**Task directions**
Return all the data exactly, keeping the pictures out.

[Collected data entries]
================================

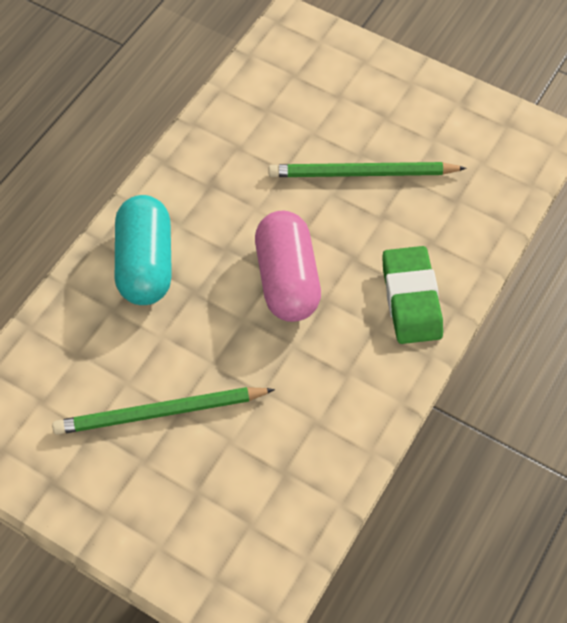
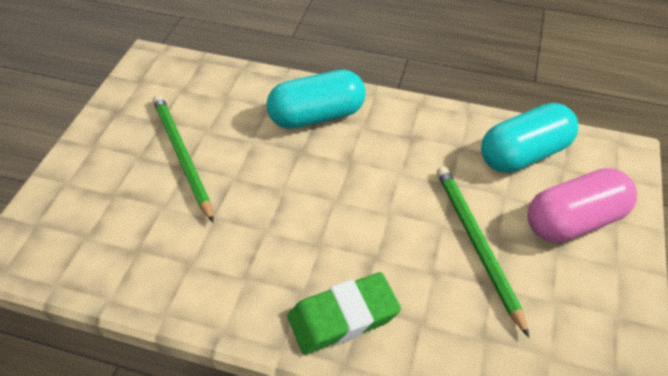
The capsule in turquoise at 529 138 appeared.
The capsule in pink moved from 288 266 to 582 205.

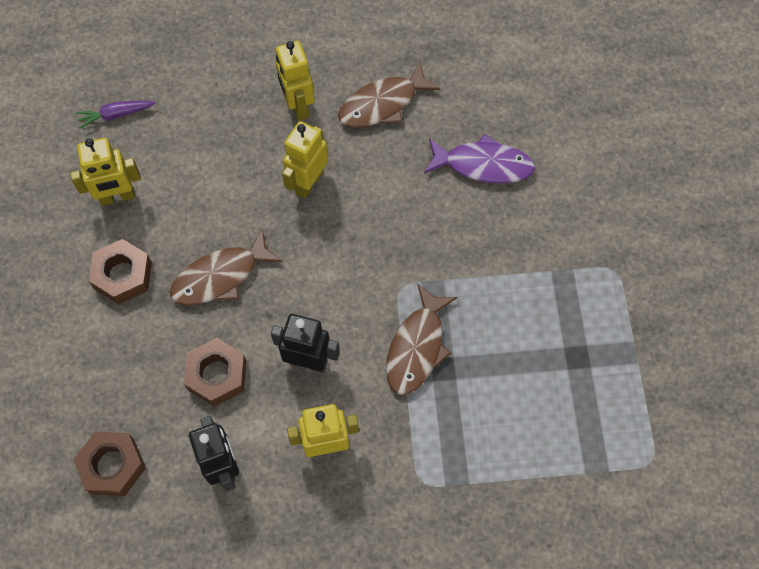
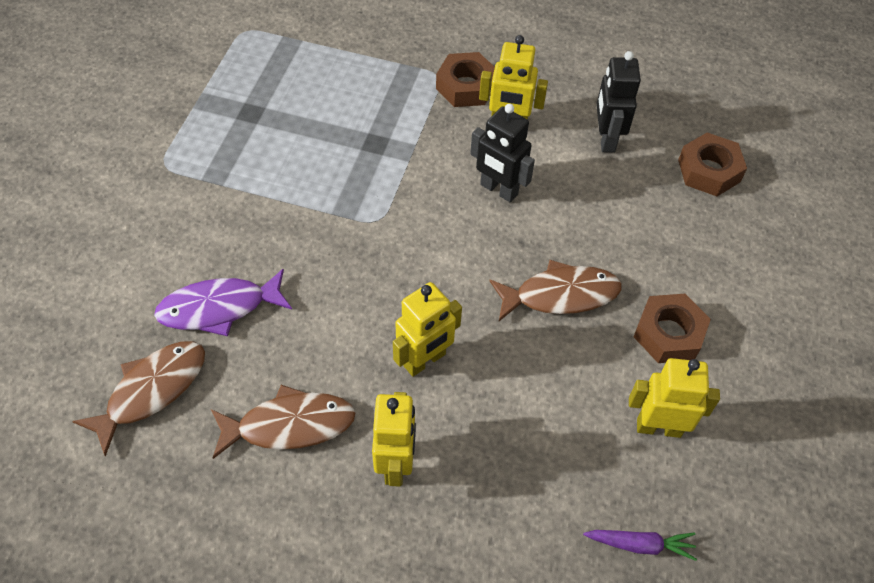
The fish in brown moved from 421 339 to 138 399.
The fish in purple at 479 159 turned 45 degrees counterclockwise.
The nut in brown moved from 215 372 to 465 79.

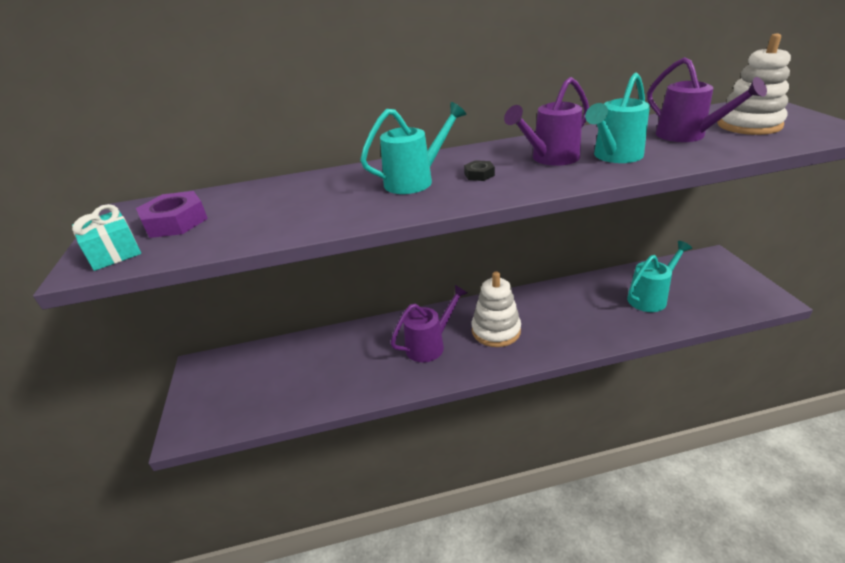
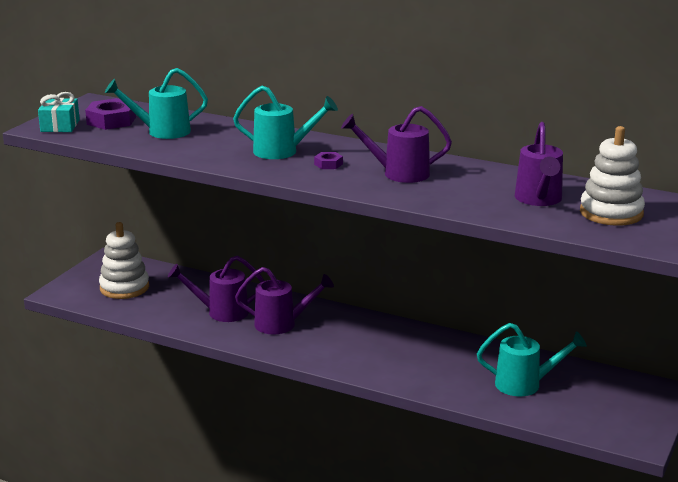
The stacking toy in white moved from 496 309 to 124 260.
The watering can in turquoise moved from 617 118 to 156 103.
The watering can in purple at 216 289 appeared.
The nut in black at 479 170 became the nut in purple at 328 160.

================================

**Exercise response**
The capsule in turquoise at 529 138 appeared.
The capsule in pink moved from 288 266 to 582 205.

The fish in brown moved from 421 339 to 138 399.
The fish in purple at 479 159 turned 45 degrees counterclockwise.
The nut in brown moved from 215 372 to 465 79.

The stacking toy in white moved from 496 309 to 124 260.
The watering can in turquoise moved from 617 118 to 156 103.
The watering can in purple at 216 289 appeared.
The nut in black at 479 170 became the nut in purple at 328 160.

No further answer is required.